## WORK TO BE COMPLETED
Drop every picture. Then return, exactly, the lines from the beginning of the listing below through the one containing "C2: 100nF (AGND, VDD) -> 100nF (AGND, VRAW)".
· · ·
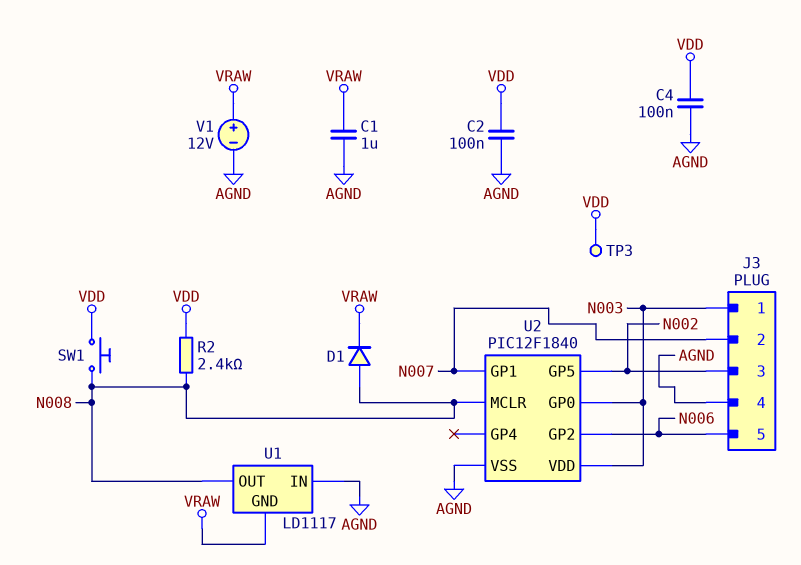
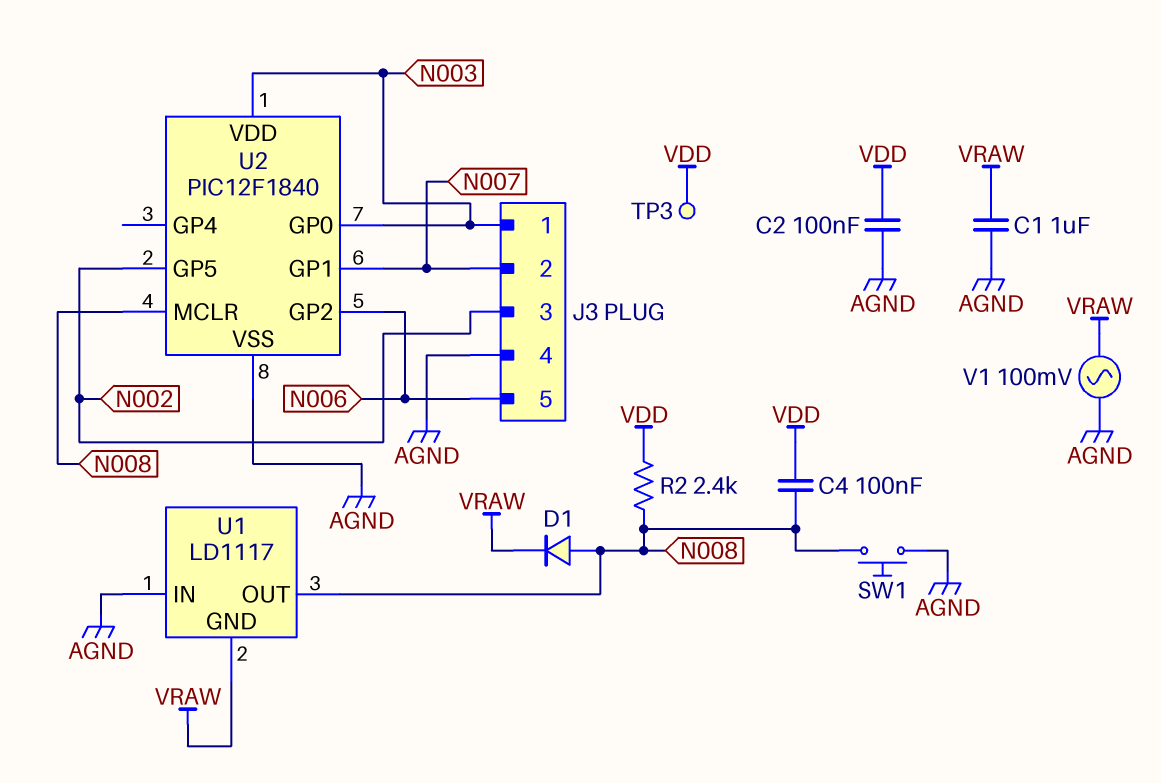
C4: 100nF (AGND, VDD) -> 100nF (N008, VDD)
SW1: button (N008, VDD) -> button (AGND, N008)
V1: 12V (plus VRAW, minus AGND) -> AC 100mV (AGND, VRAW)

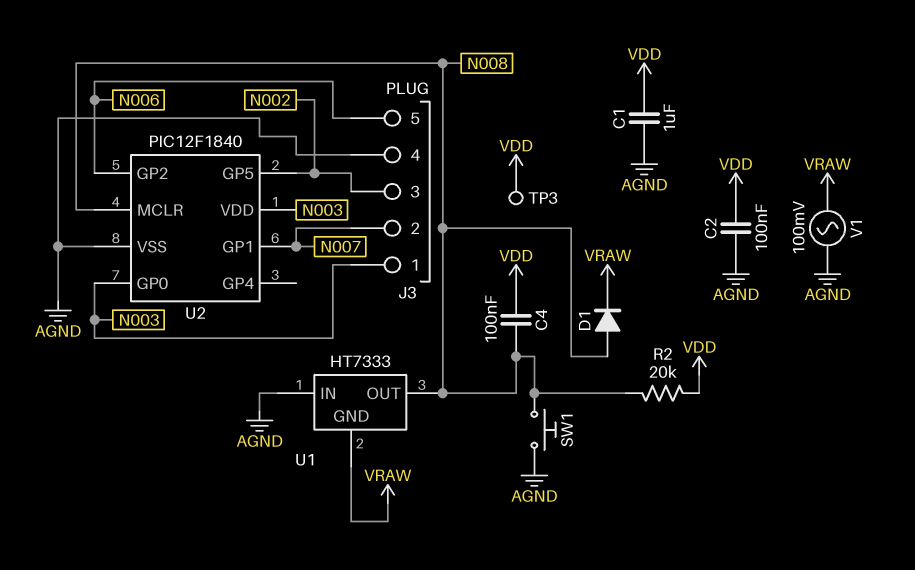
C1: 1uF (AGND, VRAW) -> 1uF (AGND, VDD)
R2: 2.4k (N008, VDD) -> 20k (N008, VDD)
U1: LD1117 -> HT7333

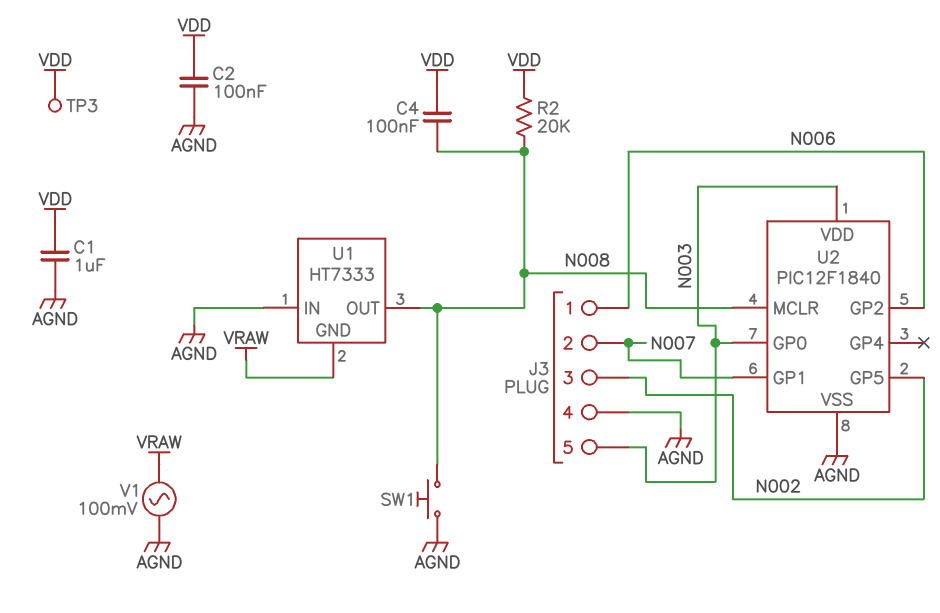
D1: diode (A N008, K VRAW) -> none
J3 pin 1: N003 -> N006
J3 pin 5: N006 -> N003

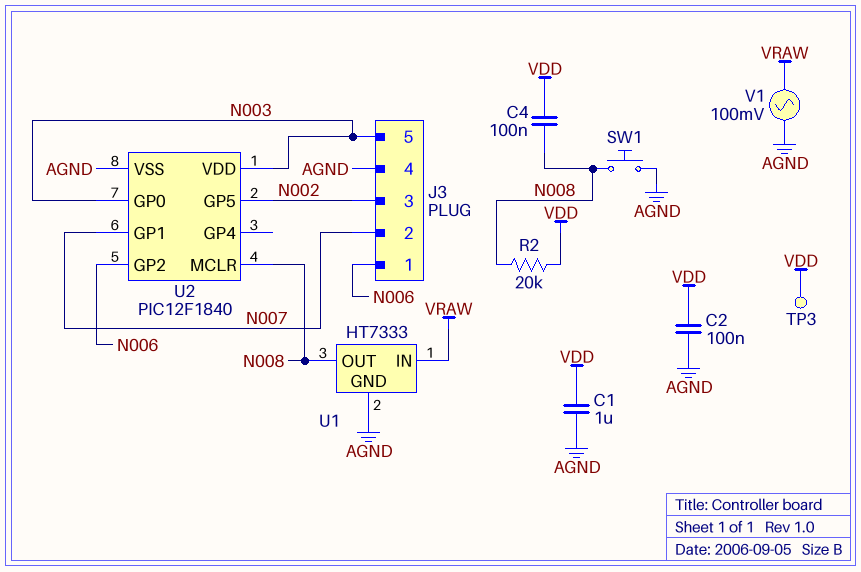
U1 pin GND: VRAW -> AGND
U1 pin IN: AGND -> VRAW

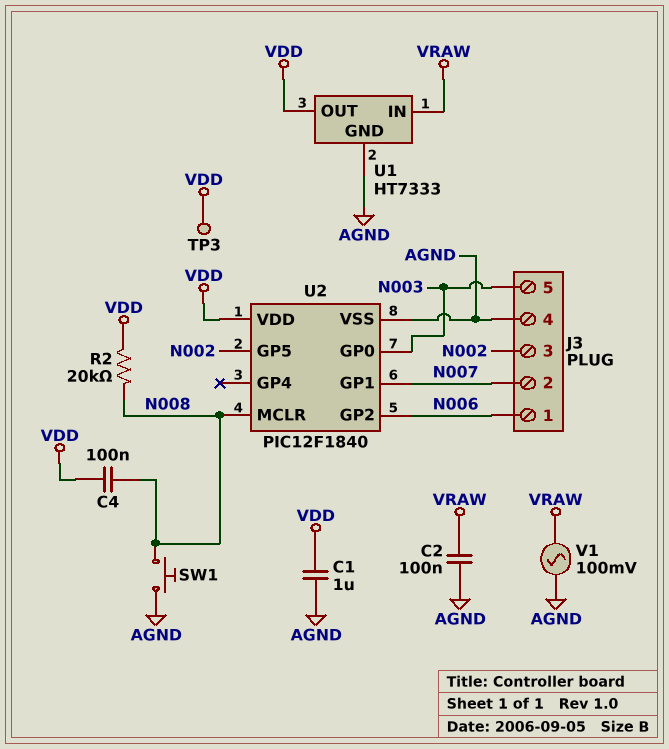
C2: 100nF (AGND, VDD) -> 100nF (AGND, VRAW)
U1 pin OUT: N008 -> VDD
U2 pin VDD: N003 -> VDD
· · ·
## TASK RESULT
C4: 100nF (AGND, VDD) -> 100nF (N008, VDD)
SW1: button (N008, VDD) -> button (AGND, N008)
V1: 12V (plus VRAW, minus AGND) -> AC 100mV (AGND, VRAW)

C1: 1uF (AGND, VRAW) -> 1uF (AGND, VDD)
R2: 2.4k (N008, VDD) -> 20k (N008, VDD)
U1: LD1117 -> HT7333

D1: diode (A N008, K VRAW) -> none
J3 pin 1: N003 -> N006
J3 pin 5: N006 -> N003

U1 pin GND: VRAW -> AGND
U1 pin IN: AGND -> VRAW

C2: 100nF (AGND, VDD) -> 100nF (AGND, VRAW)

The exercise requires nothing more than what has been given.